--- START ---

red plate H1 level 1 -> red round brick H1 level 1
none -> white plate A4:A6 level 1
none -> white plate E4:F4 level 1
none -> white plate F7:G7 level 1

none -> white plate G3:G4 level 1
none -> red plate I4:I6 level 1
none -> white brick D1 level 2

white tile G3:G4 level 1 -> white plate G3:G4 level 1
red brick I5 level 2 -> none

--- END ---
--- START ---

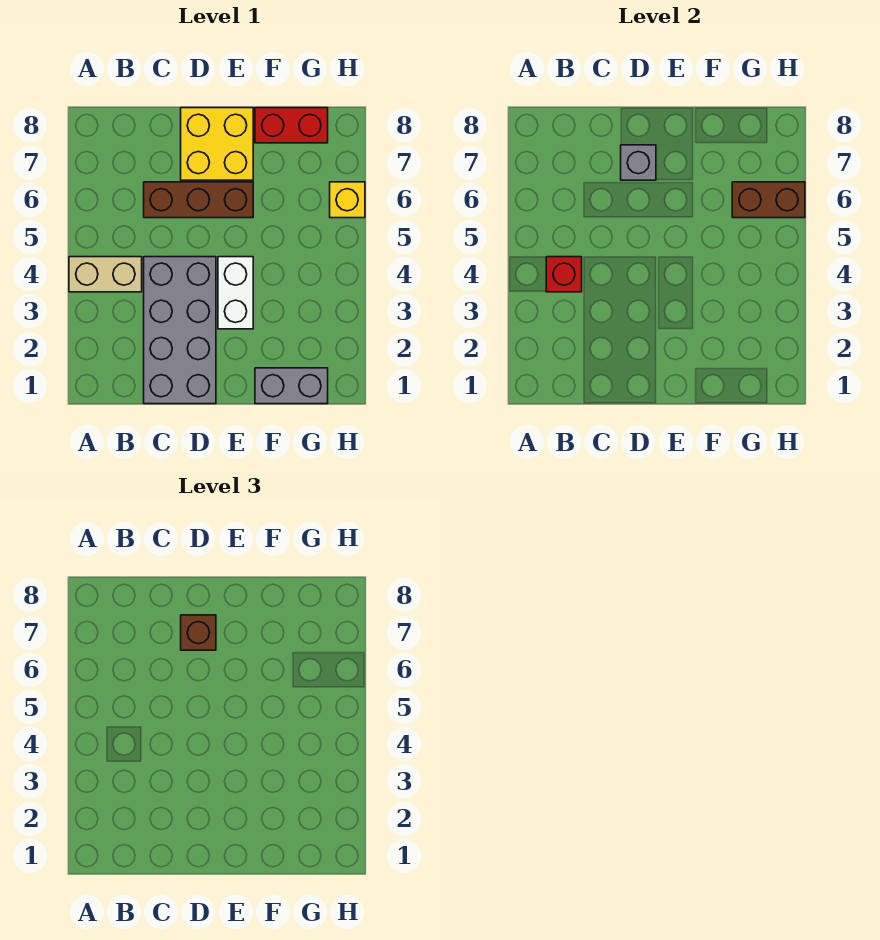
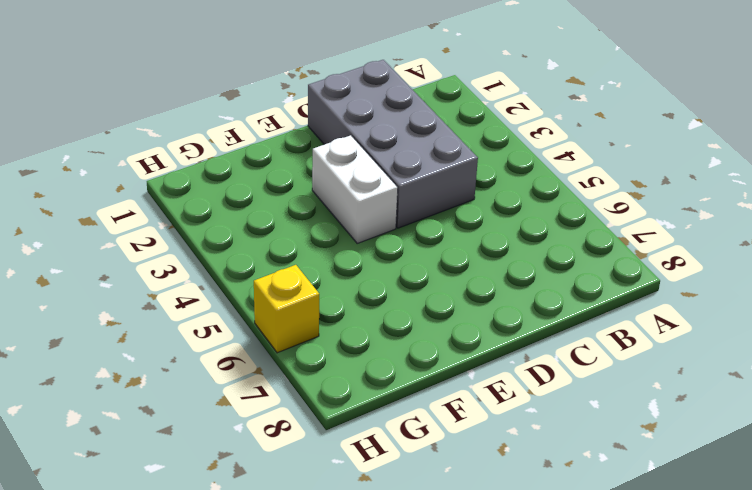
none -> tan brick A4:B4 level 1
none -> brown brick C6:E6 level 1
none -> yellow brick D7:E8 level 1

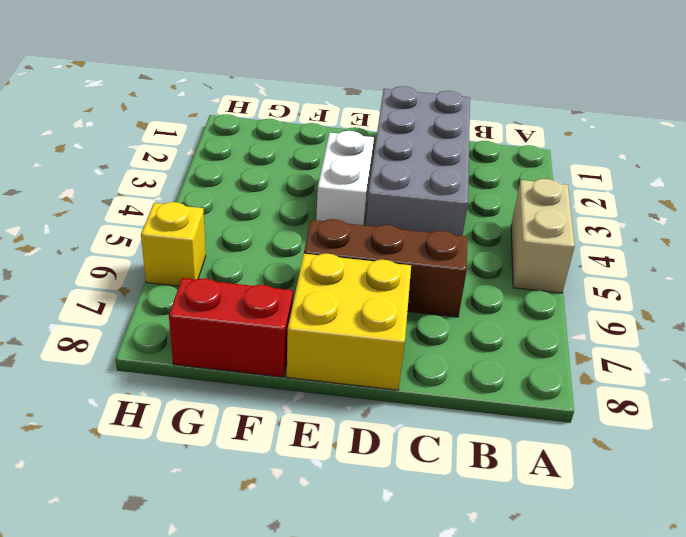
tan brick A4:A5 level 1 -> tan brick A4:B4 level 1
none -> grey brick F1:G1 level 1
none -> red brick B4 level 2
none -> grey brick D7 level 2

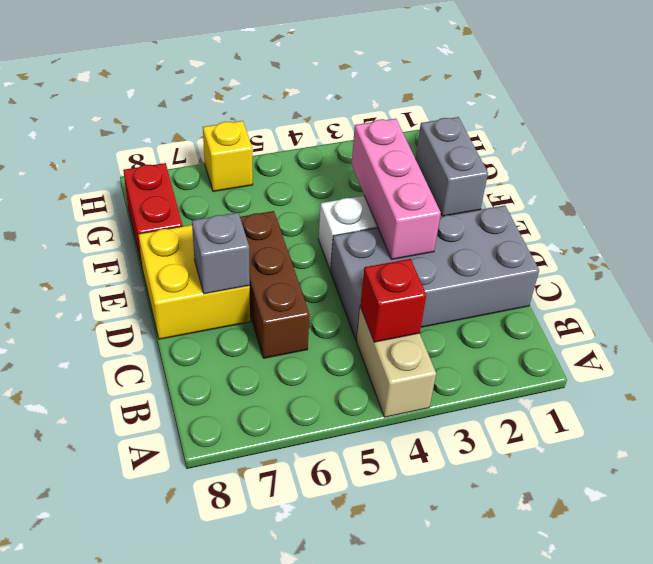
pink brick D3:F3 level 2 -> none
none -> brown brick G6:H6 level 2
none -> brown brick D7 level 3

--- END ---

From the data above, reproduce word for word the lines running from the line with "none -> white plate E4:F4 level 1" to the line with "red brick I5 level 2 -> none", ends included.

none -> white plate E4:F4 level 1
none -> white plate F7:G7 level 1

none -> white plate G3:G4 level 1
none -> red plate I4:I6 level 1
none -> white brick D1 level 2

white tile G3:G4 level 1 -> white plate G3:G4 level 1
red brick I5 level 2 -> none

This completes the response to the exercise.